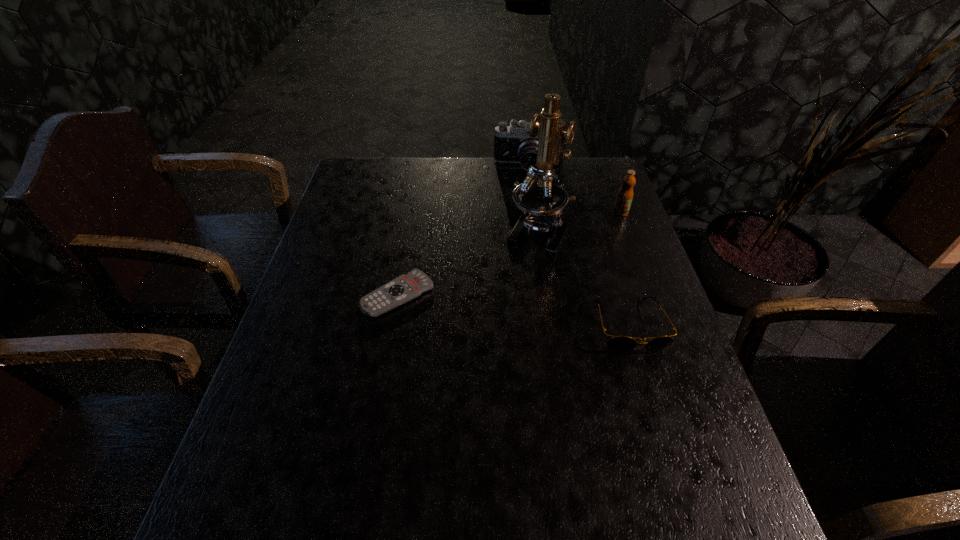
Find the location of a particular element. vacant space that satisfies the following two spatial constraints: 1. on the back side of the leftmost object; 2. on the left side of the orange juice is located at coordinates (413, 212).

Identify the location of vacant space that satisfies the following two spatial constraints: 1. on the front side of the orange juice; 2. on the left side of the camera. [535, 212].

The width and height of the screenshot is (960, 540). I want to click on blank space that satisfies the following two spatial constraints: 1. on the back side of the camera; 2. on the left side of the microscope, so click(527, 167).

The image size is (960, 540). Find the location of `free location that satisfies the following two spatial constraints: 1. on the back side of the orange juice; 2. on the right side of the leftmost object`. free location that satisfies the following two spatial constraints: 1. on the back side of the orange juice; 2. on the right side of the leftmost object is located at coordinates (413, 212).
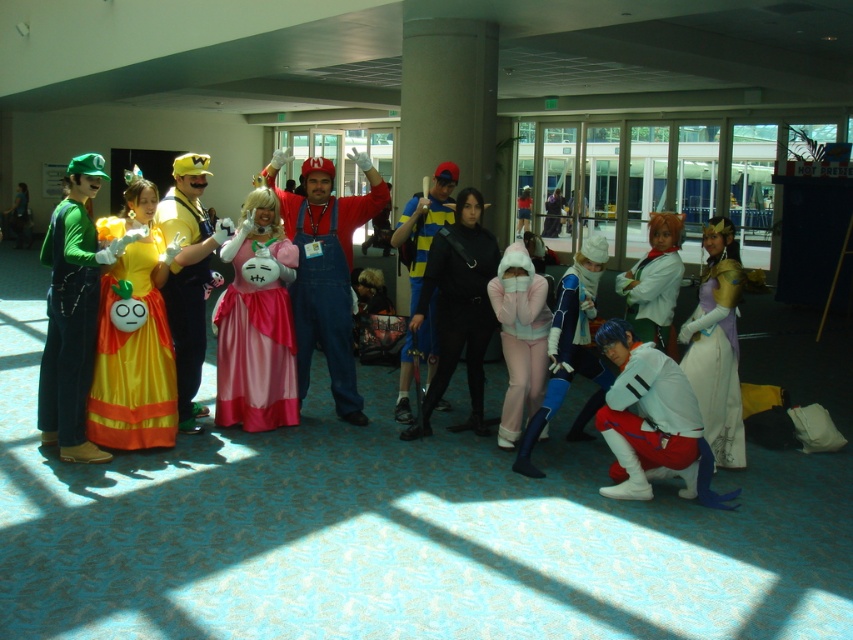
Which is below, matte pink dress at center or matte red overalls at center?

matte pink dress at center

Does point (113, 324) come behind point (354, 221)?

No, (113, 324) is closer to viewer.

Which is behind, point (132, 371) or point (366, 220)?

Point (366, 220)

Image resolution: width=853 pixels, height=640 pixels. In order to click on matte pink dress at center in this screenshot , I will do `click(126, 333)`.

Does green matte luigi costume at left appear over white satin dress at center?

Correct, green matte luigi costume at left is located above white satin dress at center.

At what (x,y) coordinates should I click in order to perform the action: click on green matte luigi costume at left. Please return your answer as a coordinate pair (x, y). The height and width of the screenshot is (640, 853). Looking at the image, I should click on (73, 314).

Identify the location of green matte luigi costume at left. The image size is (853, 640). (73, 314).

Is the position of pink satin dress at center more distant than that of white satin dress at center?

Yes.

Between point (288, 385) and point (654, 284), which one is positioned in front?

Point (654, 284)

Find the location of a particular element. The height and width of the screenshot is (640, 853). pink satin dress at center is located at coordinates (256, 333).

...

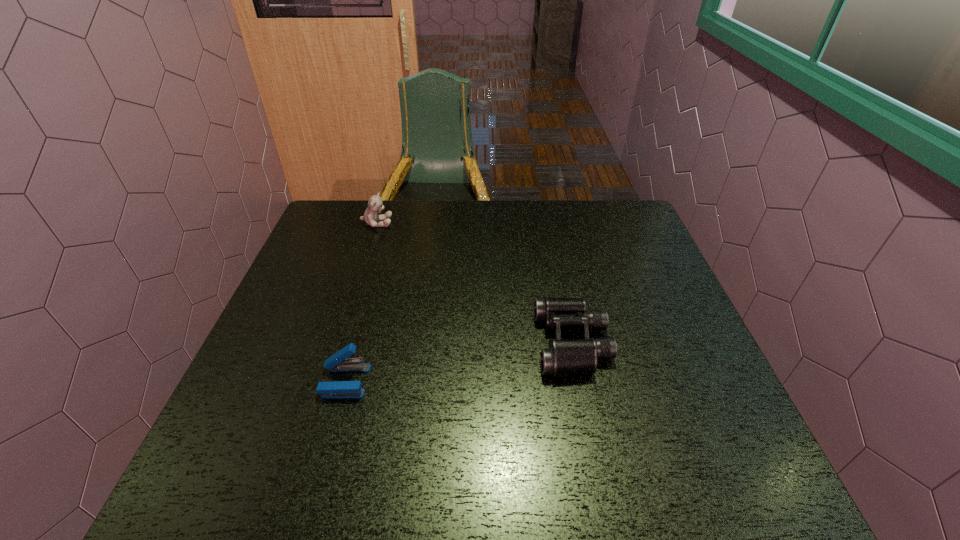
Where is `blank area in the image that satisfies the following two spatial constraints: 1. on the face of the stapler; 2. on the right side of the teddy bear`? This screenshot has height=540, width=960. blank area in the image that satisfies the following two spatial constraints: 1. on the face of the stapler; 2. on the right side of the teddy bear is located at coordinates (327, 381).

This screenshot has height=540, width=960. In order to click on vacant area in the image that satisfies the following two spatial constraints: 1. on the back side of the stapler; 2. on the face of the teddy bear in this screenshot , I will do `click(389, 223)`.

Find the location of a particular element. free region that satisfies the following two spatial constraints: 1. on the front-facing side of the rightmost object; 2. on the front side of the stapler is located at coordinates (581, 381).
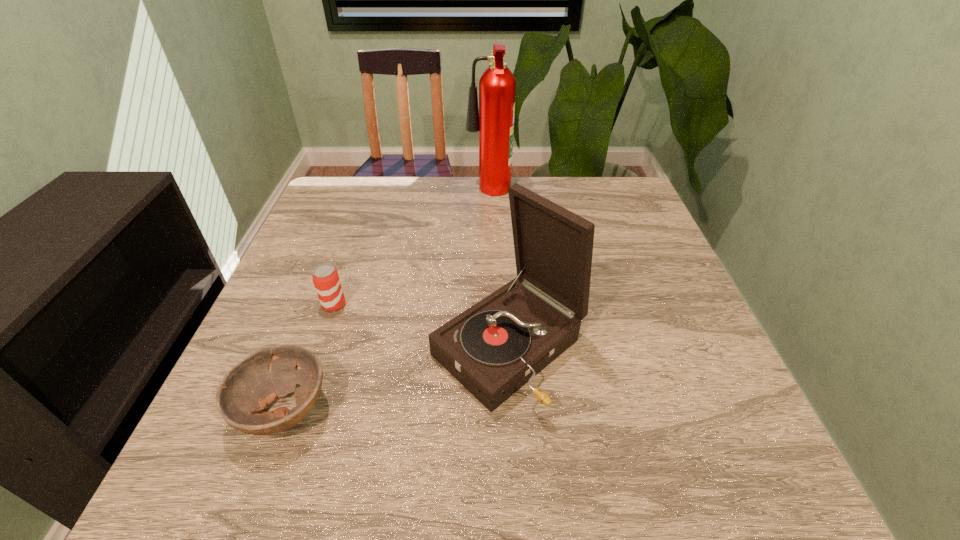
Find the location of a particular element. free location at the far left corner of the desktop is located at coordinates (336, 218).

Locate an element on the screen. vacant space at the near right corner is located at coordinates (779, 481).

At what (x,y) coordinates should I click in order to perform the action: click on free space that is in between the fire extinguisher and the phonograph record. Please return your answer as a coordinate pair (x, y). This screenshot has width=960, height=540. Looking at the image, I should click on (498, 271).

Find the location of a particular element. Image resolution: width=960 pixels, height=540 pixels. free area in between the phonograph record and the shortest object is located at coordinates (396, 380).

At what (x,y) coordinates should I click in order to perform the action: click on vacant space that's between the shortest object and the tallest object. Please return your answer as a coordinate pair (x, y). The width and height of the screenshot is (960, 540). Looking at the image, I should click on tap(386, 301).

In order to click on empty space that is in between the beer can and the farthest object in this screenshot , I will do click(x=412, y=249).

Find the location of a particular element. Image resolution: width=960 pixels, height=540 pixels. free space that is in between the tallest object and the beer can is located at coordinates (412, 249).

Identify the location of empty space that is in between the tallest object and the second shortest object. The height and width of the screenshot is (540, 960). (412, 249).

* * *

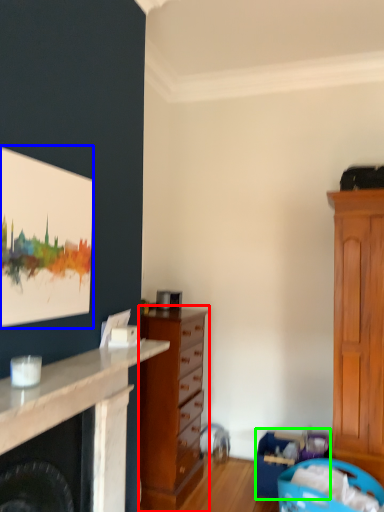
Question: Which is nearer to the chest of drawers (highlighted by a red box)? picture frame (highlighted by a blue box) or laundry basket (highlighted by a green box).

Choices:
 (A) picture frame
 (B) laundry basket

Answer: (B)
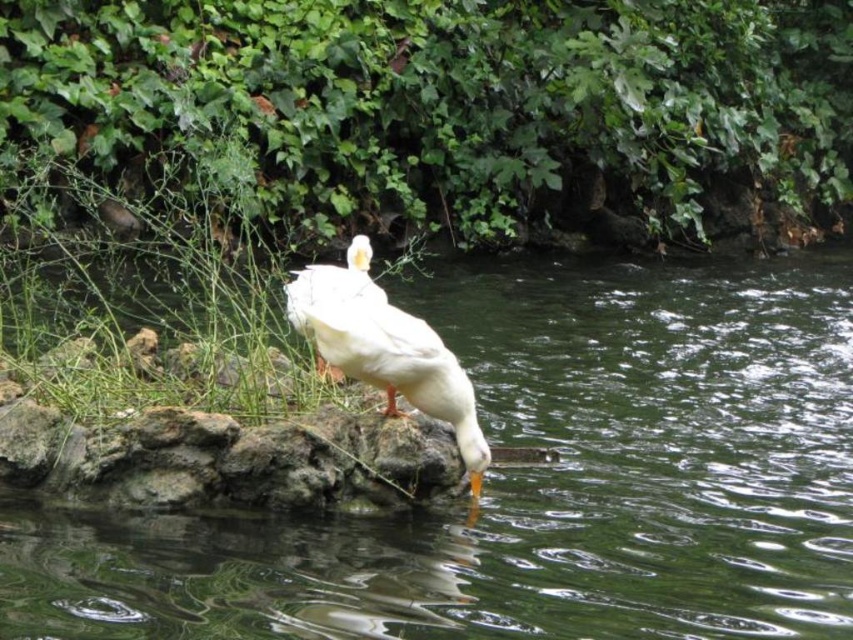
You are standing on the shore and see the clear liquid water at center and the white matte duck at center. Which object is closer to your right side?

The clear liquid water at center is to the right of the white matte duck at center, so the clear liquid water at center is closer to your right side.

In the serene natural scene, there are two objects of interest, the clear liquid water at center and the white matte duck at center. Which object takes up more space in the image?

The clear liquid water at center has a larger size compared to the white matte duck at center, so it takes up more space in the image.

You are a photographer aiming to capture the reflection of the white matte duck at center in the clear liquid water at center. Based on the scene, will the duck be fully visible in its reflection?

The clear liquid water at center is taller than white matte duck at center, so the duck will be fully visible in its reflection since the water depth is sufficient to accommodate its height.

* [PROMPT]:
Could you copy out the rows that begin at the line containing "The clear liquid water at center is to" and stop after the line containing "In the serene", keeping every word unchanged?

* [EXPECTED ANSWER]:
The clear liquid water at center is to the right of the white matte duck at center, so the clear liquid water at center is closer to your right side.

In the serene natural scene, there are two objects of interest, the clear liquid water at center and the white matte duck at center. Which object takes up more space in the image?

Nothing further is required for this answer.